# [PROBLEM TO SOLVE]
Give the listing again in full and exactly, apart from its pictures.

──────── DATASET EXCERPT

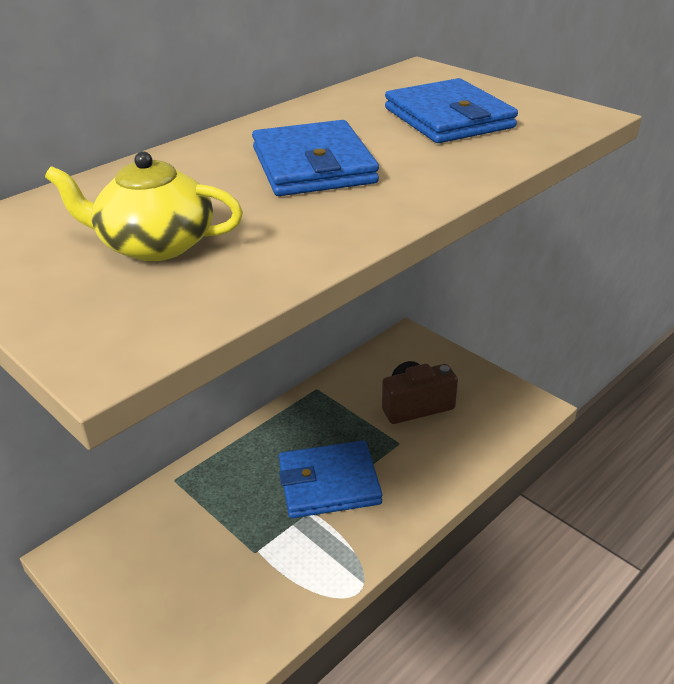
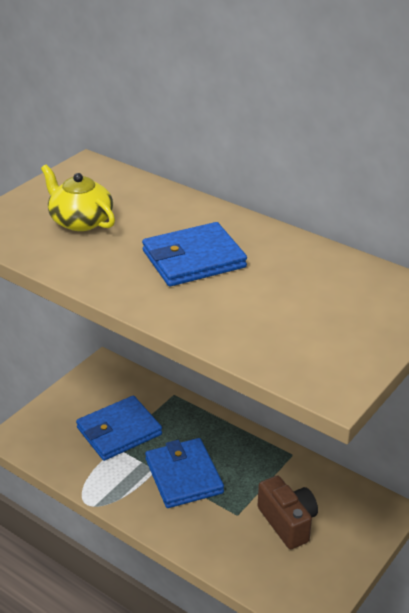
camera: 80 degrees right, 0 degrees up
(154, 244) = (80, 221): yellow teapot -> yellow teapot turned 45 degrees counterclockwise
(448, 118) = (301, 313): blue wallet -> blue wallet (119, 431)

────────────────

# [SOLUTION]
camera: 80 degrees right, 0 degrees up
(154, 244) = (80, 221): yellow teapot -> yellow teapot turned 45 degrees counterclockwise
(448, 118) = (301, 313): blue wallet -> blue wallet (119, 431)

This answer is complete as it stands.